--- Start of Data ---

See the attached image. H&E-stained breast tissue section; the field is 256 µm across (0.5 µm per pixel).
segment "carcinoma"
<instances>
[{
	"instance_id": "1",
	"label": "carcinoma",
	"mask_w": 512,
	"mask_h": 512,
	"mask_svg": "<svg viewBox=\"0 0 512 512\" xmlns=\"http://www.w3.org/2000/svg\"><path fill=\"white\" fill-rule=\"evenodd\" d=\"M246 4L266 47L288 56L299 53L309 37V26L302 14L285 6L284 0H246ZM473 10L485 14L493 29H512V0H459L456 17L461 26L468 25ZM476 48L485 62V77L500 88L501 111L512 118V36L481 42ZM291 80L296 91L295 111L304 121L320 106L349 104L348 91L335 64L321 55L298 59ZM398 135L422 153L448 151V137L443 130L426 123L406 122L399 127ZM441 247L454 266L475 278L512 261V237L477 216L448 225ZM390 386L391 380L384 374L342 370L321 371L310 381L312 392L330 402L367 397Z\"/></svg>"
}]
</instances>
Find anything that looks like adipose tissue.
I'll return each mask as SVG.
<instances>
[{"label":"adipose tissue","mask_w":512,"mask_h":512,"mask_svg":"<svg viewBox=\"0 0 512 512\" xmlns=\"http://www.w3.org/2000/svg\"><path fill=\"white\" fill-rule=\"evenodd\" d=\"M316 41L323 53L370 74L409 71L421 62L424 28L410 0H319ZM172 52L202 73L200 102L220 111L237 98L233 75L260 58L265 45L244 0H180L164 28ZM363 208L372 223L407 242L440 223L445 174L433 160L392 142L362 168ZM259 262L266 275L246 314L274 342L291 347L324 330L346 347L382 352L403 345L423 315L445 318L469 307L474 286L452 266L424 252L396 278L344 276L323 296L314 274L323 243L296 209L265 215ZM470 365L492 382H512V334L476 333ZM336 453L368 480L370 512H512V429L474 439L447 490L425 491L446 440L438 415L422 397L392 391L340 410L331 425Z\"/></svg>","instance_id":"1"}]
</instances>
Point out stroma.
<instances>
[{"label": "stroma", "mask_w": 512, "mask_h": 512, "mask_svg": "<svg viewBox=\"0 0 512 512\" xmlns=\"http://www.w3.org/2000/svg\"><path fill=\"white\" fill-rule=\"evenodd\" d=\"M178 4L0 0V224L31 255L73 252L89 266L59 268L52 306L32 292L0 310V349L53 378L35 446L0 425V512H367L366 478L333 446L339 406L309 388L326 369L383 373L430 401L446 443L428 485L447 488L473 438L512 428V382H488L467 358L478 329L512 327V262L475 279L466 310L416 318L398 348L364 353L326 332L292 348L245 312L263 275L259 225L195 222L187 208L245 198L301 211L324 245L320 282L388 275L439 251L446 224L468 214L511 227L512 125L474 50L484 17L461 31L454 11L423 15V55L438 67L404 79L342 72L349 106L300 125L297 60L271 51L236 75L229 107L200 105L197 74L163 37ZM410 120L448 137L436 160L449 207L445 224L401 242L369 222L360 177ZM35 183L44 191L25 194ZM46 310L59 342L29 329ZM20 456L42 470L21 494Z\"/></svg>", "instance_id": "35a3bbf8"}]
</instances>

--- End of Data ---

## [Task directions]
Return every line from the records above that holds the word "stroma".

## [Reply]
Point out stroma.
[{"label": "stroma", "mask_w": 512, "mask_h": 512, "mask_svg": "<svg viewBox=\"0 0 512 512\" xmlns=\"http://www.w3.org/2000/svg\"><path fill=\"white\" fill-rule=\"evenodd\" d=\"M178 4L0 0V224L31 255L73 252L89 266L59 268L52 306L32 292L0 310V349L53 378L35 446L0 425V512H367L366 478L333 446L339 406L309 388L326 369L383 373L430 401L446 443L428 485L447 488L473 438L512 428V382H488L467 358L478 329L512 327V262L475 279L466 310L416 318L398 348L364 353L326 332L292 348L245 312L263 275L259 225L195 222L187 208L245 198L301 211L324 245L320 282L388 275L439 251L446 224L468 214L511 227L512 125L474 50L484 17L461 31L454 11L423 15V55L438 67L404 79L342 72L349 106L300 125L297 60L271 51L236 75L229 107L200 105L197 74L163 37ZM410 120L448 137L436 160L449 207L445 224L401 242L369 222L360 177ZM35 183L44 191L25 194ZM46 310L59 342L29 329ZM20 456L42 470L21 494Z\"/></svg>", "instance_id": "35a3bbf8"}]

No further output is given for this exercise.